START Data in this exercise

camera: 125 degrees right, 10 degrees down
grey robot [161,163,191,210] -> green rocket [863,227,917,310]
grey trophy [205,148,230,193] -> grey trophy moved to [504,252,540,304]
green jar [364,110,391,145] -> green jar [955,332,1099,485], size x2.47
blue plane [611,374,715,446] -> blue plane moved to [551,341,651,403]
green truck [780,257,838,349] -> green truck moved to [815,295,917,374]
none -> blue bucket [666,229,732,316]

END Data in this exercise
START Data in this exercise

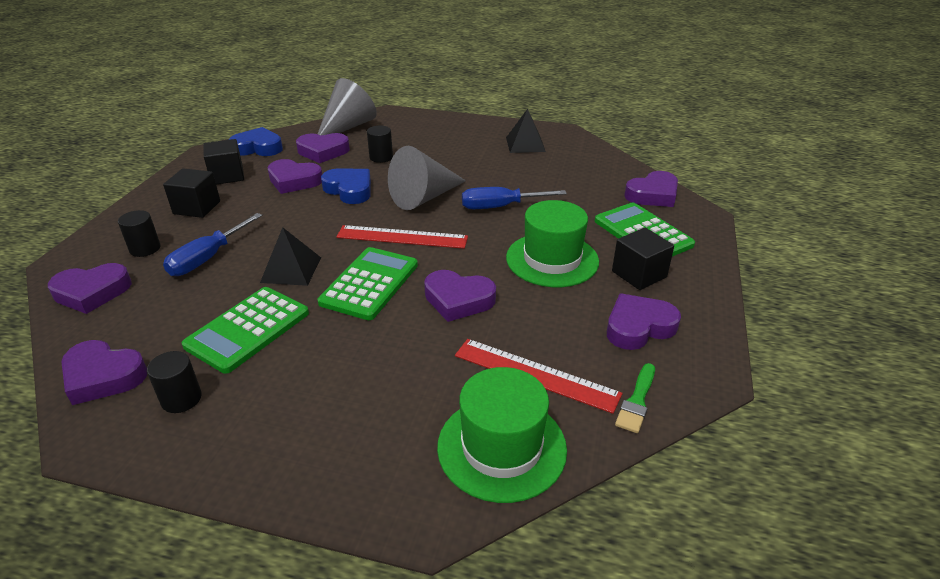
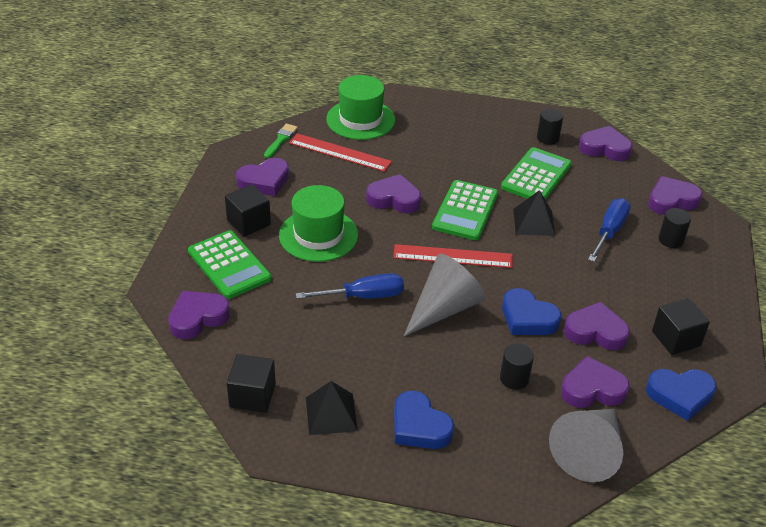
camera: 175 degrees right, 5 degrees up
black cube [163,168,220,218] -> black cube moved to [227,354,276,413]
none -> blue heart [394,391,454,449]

END Data in this exercise

## Required work
Look back at the entries above. Retype the line with "camera: 125 degrees right, 10 degrees down", the line with "none -> blue bucket [666,229,732,316]", and all lines in between.

## Solution
camera: 125 degrees right, 10 degrees down
grey robot [161,163,191,210] -> green rocket [863,227,917,310]
grey trophy [205,148,230,193] -> grey trophy moved to [504,252,540,304]
green jar [364,110,391,145] -> green jar [955,332,1099,485], size x2.47
blue plane [611,374,715,446] -> blue plane moved to [551,341,651,403]
green truck [780,257,838,349] -> green truck moved to [815,295,917,374]
none -> blue bucket [666,229,732,316]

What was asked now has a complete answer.